- [Study material]
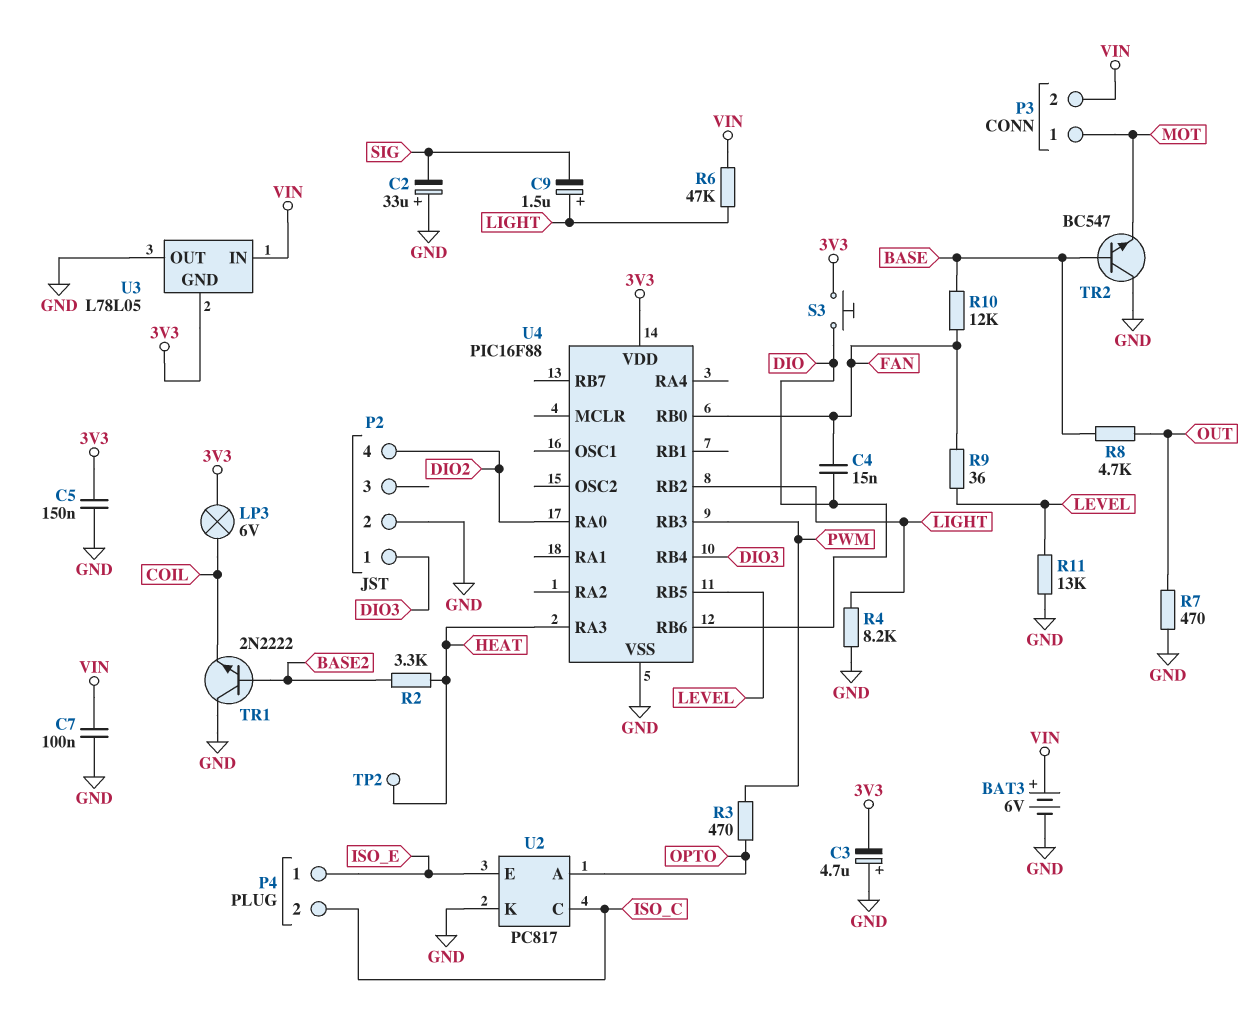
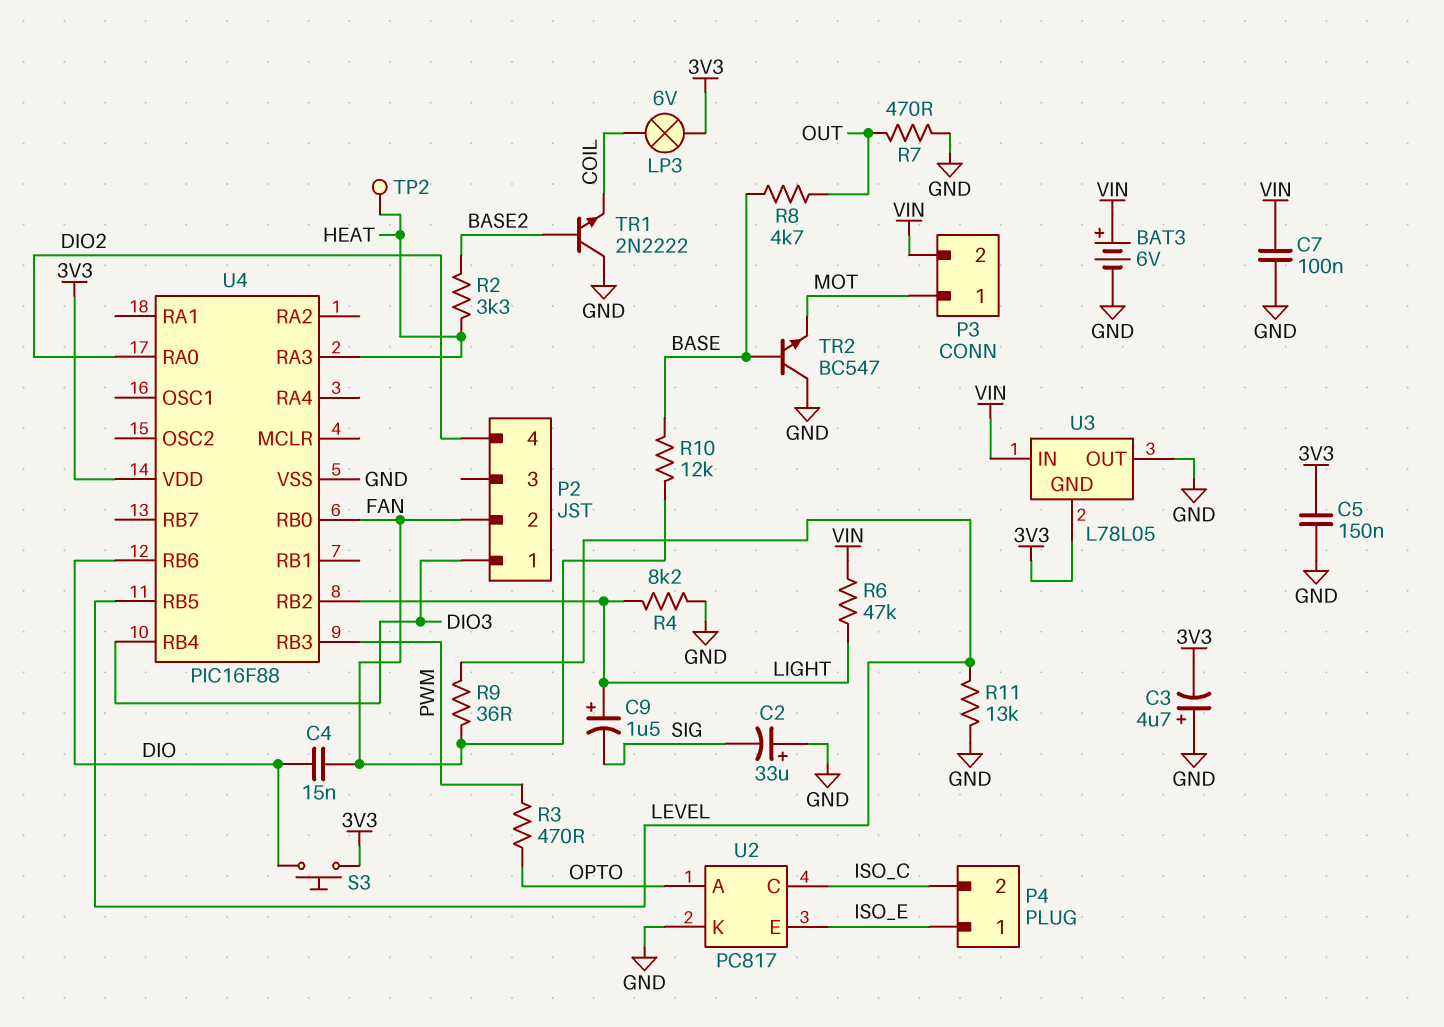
P2 pin 2: GND -> FAN

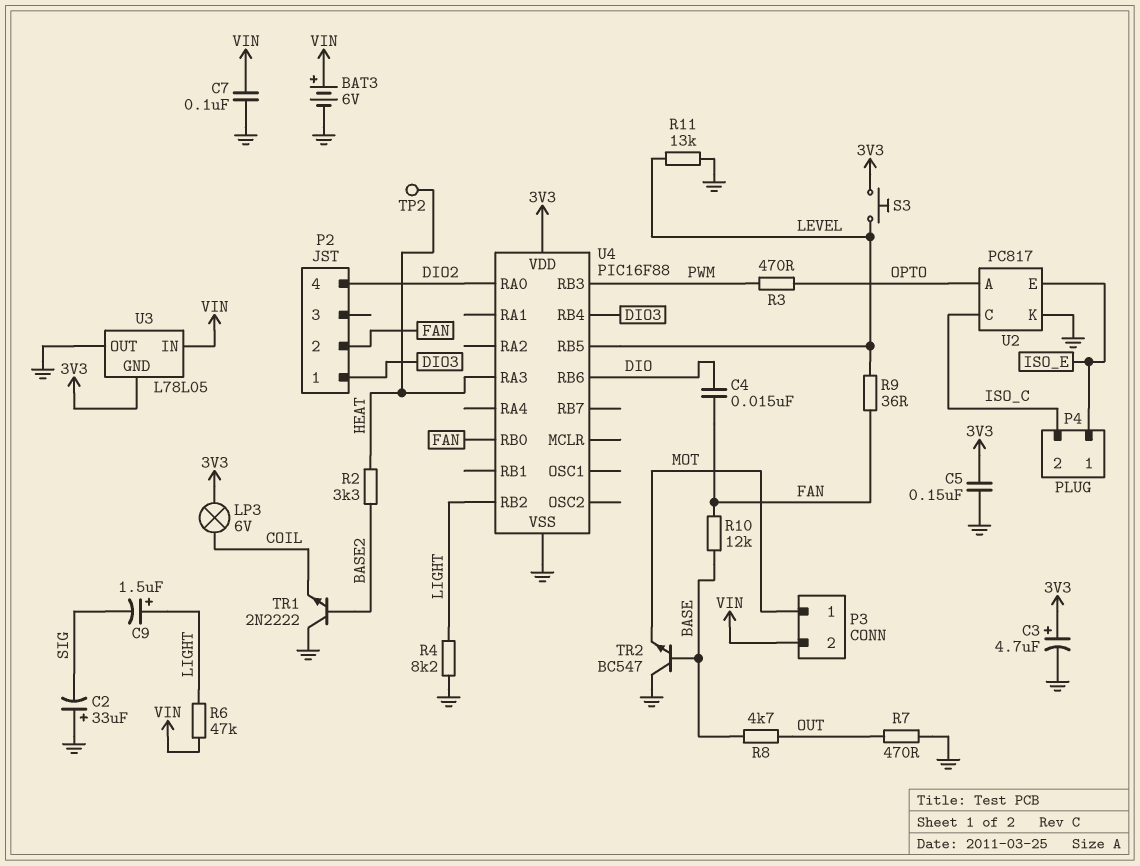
C3: 4.7uF (plus GND, minus 3V3) -> 4.7uF (plus 3V3, minus GND)
S3: button (3V3, DIO) -> button (3V3, LEVEL)

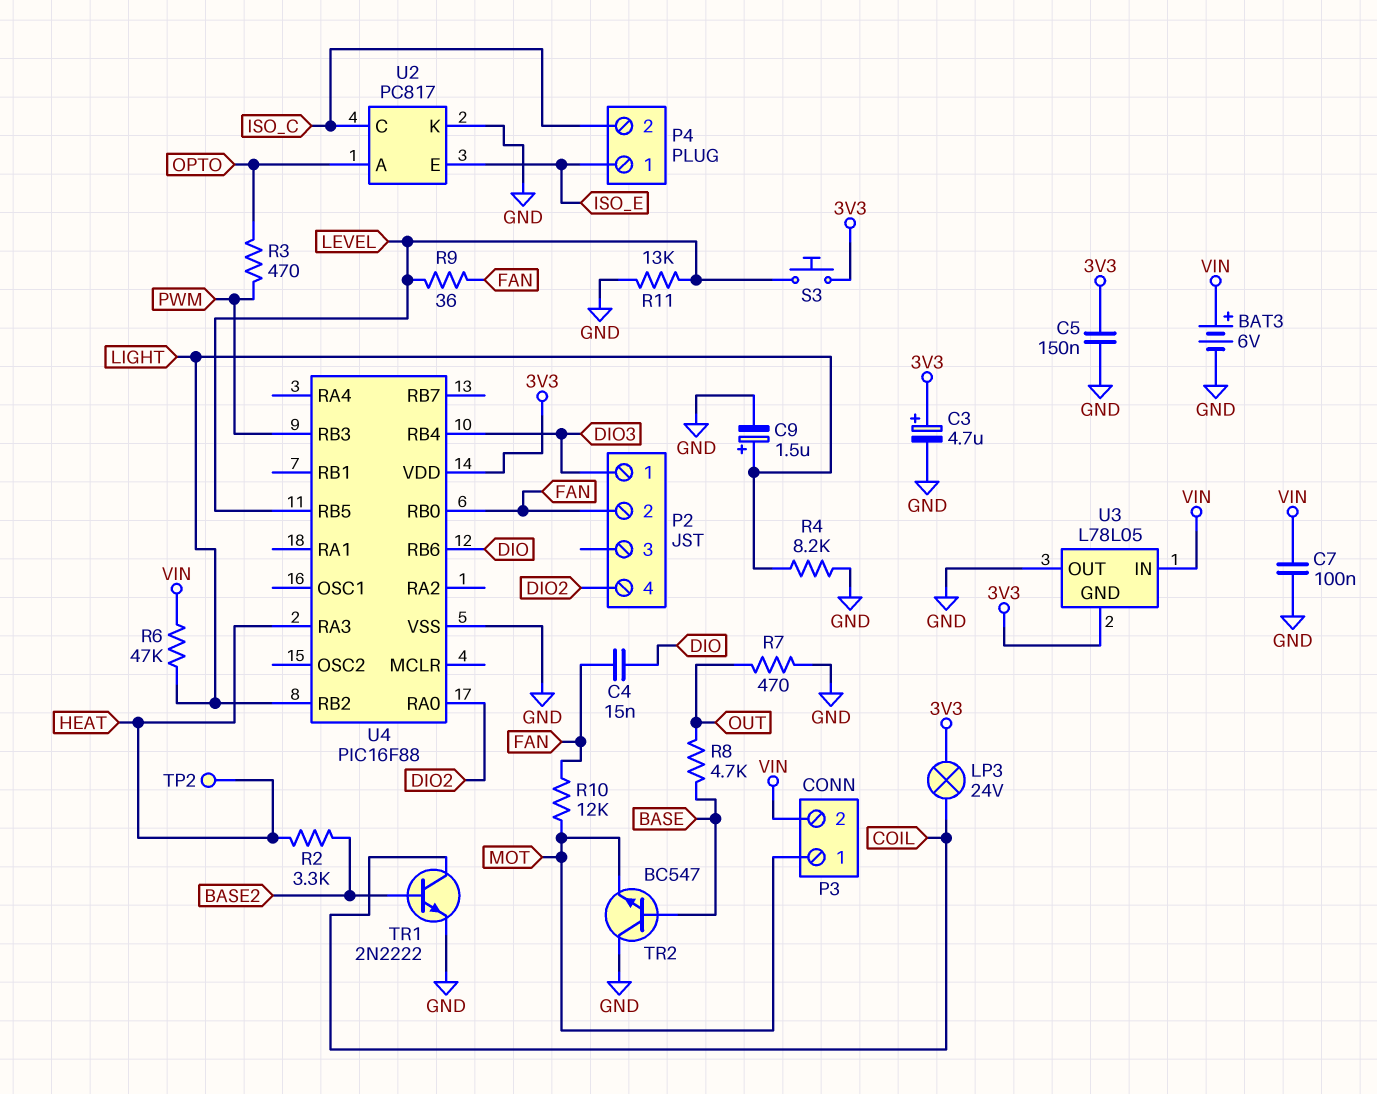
C2: 33uF (plus GND, minus SIG) -> none
C9: 1.5uF (plus LIGHT, minus SIG) -> 1.5uF (plus LIGHT, minus GND)
LP3: lamp 6V (3V3, COIL) -> lamp 24V (3V3, COIL)
R10: 12k (BASE, FAN) -> 12k (FAN, MOT)
TR1: NPN 2N2222 (B BASE2, C GND, E COIL) -> NPN 2N2222 (B BASE2, C COIL, E GND)

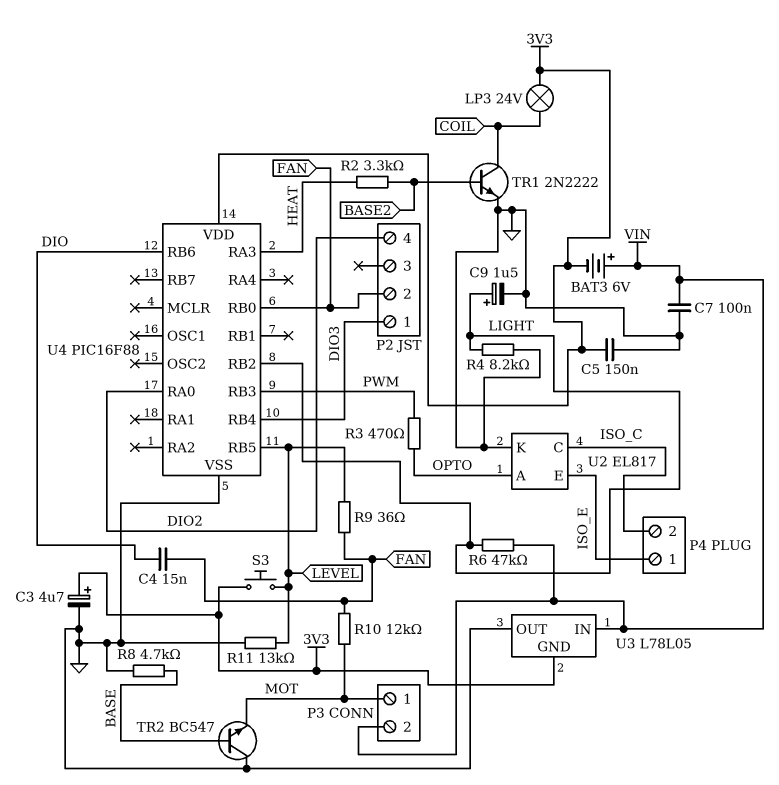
BAT3: 6V (plus VIN, minus GND) -> 6V (plus VIN, minus 3V3)
R7: 470 (GND, OUT) -> none
R8: 4.7k (BASE, OUT) -> 4.7k (BASE, GND)
TP2: test point (HEAT) -> none
U2: PC817 -> EL817

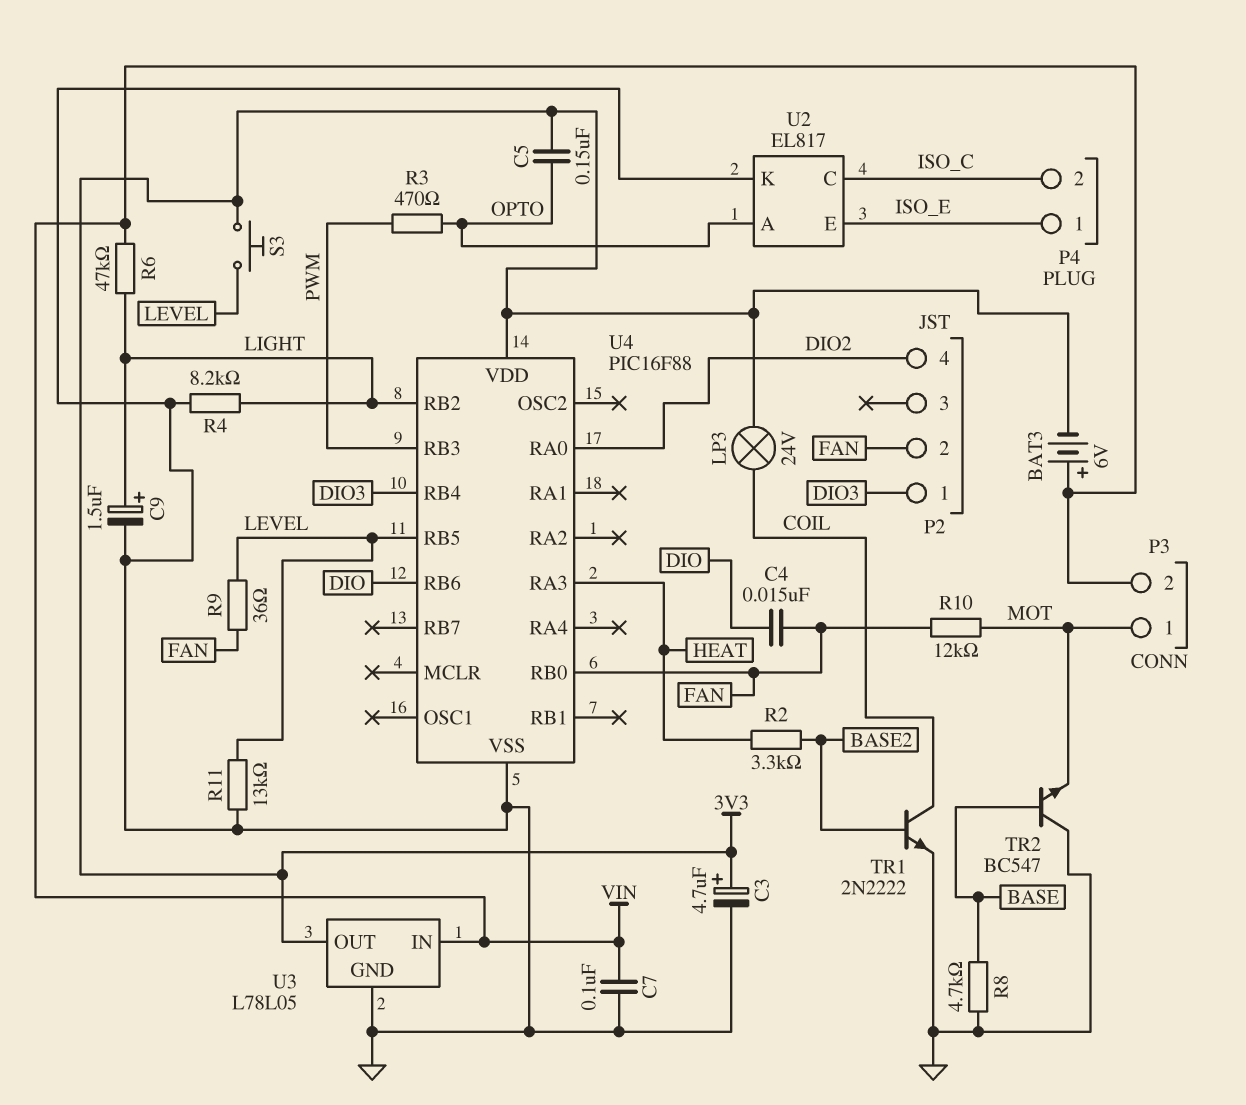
C5: 150nF (3V3, GND) -> 150nF (3V3, OPTO)
U3 pin GND: 3V3 -> GND
U3 pin OUT: GND -> 3V3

- [What you are asked to do]
All that is needed is the line containing "C5: 150nF (3V3, GND) -> 150nF (3V3, OPTO)" and each line after it to the end of the data above, set down exactly.

- [Exercise result]
C5: 150nF (3V3, GND) -> 150nF (3V3, OPTO)
U3 pin GND: 3V3 -> GND
U3 pin OUT: GND -> 3V3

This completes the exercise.